AIM OF THE EXERCISE ▸ Pull every line holding the word "banana" from the data below and copy it.

-- DATA SHOWN follows --

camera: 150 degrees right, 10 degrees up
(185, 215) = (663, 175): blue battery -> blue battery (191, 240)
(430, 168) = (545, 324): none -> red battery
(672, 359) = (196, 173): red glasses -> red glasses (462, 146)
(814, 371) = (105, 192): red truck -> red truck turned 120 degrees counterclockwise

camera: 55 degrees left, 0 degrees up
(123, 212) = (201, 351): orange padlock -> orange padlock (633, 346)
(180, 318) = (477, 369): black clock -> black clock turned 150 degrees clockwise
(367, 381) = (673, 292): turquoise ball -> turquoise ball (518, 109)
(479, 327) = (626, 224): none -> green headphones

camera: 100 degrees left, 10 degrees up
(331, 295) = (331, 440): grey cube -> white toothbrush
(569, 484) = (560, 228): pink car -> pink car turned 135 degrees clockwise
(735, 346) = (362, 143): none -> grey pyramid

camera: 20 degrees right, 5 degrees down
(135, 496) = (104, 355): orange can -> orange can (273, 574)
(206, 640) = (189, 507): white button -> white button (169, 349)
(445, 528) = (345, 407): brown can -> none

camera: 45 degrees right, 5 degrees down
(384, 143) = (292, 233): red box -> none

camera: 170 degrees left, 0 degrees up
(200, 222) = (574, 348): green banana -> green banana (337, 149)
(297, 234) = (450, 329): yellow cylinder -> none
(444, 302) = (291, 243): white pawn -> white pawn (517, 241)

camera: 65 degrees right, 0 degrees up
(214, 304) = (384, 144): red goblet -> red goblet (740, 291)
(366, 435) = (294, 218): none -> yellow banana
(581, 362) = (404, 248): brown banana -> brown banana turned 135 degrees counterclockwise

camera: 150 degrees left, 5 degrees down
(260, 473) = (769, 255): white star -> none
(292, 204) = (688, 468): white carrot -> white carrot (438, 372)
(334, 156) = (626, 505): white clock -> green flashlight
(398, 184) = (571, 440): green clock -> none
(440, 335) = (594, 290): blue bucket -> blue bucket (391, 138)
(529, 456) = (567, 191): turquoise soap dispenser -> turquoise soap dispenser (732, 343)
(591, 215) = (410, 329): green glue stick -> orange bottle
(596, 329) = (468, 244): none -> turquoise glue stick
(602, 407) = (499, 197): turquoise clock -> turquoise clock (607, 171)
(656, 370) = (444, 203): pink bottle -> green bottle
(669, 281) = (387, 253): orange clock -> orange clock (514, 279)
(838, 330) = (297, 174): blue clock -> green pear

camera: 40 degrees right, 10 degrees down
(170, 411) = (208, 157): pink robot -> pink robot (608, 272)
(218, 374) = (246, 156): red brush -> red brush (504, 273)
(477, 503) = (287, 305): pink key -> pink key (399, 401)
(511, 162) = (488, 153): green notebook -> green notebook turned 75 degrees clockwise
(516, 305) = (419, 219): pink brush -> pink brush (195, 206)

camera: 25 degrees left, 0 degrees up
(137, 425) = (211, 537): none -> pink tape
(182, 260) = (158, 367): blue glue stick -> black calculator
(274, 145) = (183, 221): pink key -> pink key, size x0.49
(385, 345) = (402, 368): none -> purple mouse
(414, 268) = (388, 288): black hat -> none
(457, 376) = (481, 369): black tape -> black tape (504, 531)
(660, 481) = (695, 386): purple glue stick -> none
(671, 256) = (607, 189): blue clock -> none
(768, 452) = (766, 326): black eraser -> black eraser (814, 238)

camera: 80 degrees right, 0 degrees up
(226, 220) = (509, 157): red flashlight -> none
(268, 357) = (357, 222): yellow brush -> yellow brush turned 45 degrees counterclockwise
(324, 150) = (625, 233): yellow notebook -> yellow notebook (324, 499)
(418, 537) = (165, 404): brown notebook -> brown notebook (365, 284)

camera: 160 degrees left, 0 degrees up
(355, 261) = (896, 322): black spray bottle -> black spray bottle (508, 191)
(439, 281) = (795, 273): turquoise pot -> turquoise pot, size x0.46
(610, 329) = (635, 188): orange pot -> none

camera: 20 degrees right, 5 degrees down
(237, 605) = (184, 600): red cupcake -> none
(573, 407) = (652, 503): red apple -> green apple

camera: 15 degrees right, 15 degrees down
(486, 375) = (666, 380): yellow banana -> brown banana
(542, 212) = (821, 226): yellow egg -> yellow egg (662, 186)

-- DATA SHOWN concluded --

TASK RESPONSE ▸
(200, 222) = (574, 348): green banana -> green banana (337, 149)
(366, 435) = (294, 218): none -> yellow banana
(581, 362) = (404, 248): brown banana -> brown banana turned 135 degrees counterclockwise
(486, 375) = (666, 380): yellow banana -> brown banana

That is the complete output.